Search the records for lines that contain the word "orange". Copy them all.

Scene edit records
....
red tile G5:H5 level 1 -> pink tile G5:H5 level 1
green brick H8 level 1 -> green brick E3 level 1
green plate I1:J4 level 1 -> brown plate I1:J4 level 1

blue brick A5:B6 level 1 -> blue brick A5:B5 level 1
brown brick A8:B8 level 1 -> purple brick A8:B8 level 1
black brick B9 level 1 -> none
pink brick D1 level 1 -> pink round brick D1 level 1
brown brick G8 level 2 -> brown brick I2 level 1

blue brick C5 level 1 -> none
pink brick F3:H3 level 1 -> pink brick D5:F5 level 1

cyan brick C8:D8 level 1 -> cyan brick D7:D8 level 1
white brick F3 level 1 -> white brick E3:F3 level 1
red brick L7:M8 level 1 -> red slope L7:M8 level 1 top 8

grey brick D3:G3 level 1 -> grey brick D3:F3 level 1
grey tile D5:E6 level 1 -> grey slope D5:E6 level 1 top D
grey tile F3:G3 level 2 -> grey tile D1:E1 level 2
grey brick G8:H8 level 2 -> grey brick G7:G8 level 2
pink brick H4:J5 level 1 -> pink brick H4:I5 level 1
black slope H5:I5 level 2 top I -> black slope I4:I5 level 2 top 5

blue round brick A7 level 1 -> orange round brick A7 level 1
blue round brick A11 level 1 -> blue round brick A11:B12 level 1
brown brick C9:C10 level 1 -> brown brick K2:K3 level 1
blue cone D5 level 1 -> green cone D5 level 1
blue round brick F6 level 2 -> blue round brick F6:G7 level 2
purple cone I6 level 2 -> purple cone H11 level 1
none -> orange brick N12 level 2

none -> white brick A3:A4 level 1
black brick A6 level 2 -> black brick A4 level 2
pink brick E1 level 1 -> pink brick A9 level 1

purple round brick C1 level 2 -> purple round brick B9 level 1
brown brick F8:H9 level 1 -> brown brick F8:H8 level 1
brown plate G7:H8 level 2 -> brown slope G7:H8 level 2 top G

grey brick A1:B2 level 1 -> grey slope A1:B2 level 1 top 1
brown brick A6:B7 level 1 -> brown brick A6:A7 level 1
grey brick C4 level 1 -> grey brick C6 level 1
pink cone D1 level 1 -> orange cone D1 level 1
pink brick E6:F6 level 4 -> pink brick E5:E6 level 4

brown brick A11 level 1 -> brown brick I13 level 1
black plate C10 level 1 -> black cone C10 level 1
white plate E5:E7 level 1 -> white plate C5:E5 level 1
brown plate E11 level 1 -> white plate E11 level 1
....
[Your response]
blue round brick A7 level 1 -> orange round brick A7 level 1
none -> orange brick N12 level 2
pink cone D1 level 1 -> orange cone D1 level 1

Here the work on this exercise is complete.